Report each line below that carries the word "HEAT".
(Excerpted data begins)
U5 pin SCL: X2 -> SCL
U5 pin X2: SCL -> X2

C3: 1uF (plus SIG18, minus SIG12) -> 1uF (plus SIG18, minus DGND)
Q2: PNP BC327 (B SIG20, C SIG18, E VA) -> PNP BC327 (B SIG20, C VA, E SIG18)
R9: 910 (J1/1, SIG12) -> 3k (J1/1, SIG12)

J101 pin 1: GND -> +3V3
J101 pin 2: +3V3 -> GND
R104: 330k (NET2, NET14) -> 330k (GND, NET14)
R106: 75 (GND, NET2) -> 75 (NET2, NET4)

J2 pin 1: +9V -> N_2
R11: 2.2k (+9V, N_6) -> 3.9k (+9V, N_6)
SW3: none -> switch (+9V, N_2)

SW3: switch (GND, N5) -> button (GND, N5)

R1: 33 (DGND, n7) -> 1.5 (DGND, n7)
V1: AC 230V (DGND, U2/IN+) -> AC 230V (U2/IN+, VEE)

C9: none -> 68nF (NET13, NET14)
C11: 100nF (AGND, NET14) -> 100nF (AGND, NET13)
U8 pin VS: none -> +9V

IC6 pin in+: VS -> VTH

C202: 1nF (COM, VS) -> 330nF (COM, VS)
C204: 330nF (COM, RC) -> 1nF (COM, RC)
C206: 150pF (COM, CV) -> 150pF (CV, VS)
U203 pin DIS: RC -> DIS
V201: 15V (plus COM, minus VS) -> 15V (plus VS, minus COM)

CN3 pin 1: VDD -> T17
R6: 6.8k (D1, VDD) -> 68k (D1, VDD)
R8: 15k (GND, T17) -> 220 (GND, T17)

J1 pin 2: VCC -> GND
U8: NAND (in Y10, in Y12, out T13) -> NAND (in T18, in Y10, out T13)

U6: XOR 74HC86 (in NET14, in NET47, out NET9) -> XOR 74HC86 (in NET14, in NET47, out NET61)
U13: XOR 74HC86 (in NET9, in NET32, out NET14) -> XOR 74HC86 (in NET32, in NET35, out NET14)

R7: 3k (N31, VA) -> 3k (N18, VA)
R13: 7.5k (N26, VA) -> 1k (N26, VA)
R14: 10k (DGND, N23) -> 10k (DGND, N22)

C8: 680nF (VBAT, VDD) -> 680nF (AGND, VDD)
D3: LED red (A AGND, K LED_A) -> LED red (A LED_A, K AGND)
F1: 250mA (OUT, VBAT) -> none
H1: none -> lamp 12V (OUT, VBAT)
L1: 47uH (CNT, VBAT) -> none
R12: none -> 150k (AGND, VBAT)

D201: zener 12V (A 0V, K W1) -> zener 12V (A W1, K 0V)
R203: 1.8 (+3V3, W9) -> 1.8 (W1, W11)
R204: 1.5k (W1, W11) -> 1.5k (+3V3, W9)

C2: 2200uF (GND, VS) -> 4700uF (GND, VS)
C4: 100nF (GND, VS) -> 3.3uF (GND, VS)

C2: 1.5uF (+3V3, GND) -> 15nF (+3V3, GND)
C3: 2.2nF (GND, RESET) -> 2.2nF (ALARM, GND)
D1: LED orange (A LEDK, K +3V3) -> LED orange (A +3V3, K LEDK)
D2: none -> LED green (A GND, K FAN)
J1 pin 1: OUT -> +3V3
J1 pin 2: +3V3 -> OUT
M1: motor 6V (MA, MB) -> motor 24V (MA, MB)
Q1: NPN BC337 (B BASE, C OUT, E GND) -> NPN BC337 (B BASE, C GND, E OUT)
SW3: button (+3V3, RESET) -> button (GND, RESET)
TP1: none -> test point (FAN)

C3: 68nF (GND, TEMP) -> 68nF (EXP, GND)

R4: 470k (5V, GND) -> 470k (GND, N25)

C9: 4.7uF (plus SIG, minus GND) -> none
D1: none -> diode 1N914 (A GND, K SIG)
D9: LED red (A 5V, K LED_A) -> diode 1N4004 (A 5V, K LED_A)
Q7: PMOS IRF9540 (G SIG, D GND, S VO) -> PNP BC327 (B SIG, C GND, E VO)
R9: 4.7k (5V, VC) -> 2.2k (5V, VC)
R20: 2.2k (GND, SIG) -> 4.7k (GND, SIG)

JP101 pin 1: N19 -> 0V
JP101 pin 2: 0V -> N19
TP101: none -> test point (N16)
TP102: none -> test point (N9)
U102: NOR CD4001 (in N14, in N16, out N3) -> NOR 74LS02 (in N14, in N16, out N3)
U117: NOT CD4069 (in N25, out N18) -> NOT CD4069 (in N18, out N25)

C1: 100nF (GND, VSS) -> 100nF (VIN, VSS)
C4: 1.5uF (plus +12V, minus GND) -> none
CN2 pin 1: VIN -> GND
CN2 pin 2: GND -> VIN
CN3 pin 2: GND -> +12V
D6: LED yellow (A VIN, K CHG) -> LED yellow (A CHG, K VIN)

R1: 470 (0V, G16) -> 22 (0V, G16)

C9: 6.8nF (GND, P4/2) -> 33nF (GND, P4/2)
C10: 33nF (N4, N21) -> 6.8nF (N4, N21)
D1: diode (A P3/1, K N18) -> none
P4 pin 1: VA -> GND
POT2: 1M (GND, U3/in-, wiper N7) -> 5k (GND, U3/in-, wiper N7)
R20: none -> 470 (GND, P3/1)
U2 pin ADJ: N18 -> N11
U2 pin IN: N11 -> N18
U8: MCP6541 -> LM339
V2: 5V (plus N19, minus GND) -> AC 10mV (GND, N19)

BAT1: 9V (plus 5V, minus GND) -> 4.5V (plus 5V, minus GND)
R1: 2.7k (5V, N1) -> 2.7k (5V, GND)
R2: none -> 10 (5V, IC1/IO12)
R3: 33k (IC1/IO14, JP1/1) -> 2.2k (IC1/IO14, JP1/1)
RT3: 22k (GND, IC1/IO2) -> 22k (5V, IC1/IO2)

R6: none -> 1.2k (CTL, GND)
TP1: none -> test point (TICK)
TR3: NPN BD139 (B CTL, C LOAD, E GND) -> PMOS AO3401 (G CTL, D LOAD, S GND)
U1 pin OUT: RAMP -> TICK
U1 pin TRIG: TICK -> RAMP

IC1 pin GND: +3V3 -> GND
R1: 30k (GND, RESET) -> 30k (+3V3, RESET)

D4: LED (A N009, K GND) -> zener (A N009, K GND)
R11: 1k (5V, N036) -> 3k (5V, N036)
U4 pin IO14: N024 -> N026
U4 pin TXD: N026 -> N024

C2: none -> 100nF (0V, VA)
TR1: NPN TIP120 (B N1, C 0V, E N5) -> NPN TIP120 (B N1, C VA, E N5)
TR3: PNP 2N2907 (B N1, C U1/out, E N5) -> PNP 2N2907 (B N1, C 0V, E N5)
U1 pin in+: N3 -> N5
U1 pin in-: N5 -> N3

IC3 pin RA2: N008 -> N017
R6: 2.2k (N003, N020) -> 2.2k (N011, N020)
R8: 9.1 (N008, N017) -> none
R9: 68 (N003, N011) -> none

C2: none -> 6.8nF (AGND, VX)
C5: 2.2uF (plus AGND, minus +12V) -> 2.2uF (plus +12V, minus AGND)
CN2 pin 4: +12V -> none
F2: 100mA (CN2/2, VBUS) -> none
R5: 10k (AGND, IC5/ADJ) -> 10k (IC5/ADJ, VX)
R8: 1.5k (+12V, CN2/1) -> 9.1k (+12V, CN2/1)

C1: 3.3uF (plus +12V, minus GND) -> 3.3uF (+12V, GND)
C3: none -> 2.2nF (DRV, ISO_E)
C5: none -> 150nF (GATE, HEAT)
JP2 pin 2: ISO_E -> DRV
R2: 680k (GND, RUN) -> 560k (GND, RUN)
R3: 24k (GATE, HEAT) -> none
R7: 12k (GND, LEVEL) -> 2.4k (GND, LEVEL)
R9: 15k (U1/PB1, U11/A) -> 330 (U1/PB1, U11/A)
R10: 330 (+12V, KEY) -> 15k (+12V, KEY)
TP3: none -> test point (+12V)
(Excerpted data ends)
Output for this task:
C5: none -> 150nF (GATE, HEAT)
R3: 24k (GATE, HEAT) -> none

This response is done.